# Exercise aim
Only the lines from the one containing "none -> pink ball [347,210,423,286]" to the end of the records should be given again, word for word and in full.

# # # # #

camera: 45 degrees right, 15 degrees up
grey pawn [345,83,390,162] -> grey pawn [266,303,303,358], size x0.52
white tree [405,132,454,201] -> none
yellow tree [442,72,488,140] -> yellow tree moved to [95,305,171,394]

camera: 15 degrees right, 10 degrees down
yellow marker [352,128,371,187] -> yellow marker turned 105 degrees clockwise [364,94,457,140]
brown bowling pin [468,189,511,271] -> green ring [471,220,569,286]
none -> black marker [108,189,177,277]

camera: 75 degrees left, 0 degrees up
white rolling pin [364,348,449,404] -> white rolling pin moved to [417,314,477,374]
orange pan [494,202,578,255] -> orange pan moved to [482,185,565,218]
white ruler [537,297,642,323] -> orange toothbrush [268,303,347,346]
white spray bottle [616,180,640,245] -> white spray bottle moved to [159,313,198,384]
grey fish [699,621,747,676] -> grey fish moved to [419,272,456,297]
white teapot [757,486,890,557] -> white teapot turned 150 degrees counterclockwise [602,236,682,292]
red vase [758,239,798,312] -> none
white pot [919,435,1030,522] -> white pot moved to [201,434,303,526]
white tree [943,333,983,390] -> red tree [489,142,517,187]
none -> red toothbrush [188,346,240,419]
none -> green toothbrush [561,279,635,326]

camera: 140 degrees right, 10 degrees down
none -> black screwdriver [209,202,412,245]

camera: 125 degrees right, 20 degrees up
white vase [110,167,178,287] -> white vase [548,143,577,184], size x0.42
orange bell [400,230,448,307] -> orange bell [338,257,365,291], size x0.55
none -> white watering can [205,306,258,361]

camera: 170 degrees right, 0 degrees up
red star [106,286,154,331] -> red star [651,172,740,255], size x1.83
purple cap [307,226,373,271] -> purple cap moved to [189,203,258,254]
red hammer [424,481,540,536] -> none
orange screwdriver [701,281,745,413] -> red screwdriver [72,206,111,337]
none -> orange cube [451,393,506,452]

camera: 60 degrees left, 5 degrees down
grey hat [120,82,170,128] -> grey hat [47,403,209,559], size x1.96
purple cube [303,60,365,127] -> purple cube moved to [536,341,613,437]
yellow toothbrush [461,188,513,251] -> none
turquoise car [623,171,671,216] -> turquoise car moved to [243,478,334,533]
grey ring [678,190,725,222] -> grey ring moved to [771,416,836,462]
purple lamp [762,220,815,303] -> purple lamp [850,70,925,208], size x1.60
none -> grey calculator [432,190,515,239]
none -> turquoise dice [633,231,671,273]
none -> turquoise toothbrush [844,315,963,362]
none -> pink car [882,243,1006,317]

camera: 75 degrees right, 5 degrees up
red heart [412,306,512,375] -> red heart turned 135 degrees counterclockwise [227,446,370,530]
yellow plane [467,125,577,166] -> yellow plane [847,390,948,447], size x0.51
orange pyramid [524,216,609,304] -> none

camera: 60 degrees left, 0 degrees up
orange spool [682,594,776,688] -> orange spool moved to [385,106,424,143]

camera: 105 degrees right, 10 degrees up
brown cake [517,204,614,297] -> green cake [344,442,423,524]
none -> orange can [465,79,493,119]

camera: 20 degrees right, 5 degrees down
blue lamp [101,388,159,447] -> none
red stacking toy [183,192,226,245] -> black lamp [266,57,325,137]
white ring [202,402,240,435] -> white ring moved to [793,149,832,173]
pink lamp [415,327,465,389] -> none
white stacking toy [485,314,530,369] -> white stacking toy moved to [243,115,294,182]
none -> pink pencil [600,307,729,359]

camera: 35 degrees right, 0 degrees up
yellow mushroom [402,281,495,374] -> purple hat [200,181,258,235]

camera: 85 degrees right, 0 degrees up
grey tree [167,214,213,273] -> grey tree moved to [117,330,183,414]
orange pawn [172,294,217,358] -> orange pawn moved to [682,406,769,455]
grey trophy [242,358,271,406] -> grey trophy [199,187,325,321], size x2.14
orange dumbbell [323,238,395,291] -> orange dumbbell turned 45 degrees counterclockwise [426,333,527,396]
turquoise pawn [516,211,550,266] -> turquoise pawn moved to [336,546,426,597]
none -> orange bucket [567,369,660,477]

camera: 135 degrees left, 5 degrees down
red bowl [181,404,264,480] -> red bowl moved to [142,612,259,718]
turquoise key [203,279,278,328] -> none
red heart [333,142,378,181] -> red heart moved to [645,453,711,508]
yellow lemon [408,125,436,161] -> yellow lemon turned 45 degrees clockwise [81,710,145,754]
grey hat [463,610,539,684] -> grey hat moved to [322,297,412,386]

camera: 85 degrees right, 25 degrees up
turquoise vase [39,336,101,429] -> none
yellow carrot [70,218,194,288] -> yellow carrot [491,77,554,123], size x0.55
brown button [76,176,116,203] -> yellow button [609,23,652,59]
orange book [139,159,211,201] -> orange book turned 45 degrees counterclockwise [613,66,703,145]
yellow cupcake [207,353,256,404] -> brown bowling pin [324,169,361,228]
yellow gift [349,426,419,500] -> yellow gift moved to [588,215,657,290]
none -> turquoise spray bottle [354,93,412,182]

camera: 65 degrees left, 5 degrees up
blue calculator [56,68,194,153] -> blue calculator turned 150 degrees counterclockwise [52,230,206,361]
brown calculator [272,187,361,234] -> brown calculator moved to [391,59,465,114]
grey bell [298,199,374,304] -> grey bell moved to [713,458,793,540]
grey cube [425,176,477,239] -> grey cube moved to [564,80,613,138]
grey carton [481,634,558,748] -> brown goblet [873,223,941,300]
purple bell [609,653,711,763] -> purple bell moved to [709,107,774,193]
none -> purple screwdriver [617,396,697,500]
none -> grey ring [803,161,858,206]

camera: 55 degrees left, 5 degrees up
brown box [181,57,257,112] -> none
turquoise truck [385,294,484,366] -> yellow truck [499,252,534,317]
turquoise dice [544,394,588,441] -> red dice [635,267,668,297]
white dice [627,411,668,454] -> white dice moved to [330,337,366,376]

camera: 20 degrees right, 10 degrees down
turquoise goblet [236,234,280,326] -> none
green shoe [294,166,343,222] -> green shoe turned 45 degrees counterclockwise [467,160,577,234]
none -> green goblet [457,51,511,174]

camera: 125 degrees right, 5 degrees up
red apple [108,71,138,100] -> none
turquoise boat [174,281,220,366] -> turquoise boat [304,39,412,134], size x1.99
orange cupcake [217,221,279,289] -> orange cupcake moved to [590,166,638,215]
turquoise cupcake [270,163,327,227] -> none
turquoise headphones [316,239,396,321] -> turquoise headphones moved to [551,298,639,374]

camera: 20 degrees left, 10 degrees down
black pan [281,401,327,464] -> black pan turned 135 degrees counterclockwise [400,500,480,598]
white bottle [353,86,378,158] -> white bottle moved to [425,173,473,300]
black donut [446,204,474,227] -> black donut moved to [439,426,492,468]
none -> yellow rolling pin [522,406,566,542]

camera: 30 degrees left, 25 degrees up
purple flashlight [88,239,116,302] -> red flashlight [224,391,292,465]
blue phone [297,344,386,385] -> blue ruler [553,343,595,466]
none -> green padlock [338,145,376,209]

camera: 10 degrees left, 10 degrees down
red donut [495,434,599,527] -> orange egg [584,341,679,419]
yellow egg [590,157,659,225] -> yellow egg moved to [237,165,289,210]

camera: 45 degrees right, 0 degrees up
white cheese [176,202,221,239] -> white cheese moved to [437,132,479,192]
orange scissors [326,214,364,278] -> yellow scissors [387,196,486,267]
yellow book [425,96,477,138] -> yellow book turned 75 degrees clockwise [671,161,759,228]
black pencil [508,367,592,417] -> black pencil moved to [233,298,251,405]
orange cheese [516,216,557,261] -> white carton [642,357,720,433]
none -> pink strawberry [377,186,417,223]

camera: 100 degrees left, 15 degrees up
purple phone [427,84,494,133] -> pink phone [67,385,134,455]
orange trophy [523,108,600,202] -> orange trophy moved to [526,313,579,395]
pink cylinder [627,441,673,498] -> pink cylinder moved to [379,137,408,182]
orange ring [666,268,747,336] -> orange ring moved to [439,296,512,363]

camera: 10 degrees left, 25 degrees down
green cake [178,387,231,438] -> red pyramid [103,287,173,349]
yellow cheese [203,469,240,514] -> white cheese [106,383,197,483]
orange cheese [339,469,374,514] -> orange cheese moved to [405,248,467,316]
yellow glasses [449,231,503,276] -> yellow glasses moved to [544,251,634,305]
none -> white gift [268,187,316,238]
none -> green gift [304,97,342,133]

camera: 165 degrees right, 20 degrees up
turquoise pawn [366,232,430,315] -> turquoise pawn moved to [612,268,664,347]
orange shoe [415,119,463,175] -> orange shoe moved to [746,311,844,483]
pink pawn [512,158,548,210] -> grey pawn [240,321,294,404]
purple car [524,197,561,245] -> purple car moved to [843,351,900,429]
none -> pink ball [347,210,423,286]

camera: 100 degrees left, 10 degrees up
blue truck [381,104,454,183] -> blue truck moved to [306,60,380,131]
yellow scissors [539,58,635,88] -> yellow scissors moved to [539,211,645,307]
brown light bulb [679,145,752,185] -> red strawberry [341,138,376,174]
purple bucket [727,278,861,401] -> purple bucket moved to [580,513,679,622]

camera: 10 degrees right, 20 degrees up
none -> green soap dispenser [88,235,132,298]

# # # # #

# Response area
none -> pink ball [347,210,423,286]

camera: 100 degrees left, 10 degrees up
blue truck [381,104,454,183] -> blue truck moved to [306,60,380,131]
yellow scissors [539,58,635,88] -> yellow scissors moved to [539,211,645,307]
brown light bulb [679,145,752,185] -> red strawberry [341,138,376,174]
purple bucket [727,278,861,401] -> purple bucket moved to [580,513,679,622]

camera: 10 degrees right, 20 degrees up
none -> green soap dispenser [88,235,132,298]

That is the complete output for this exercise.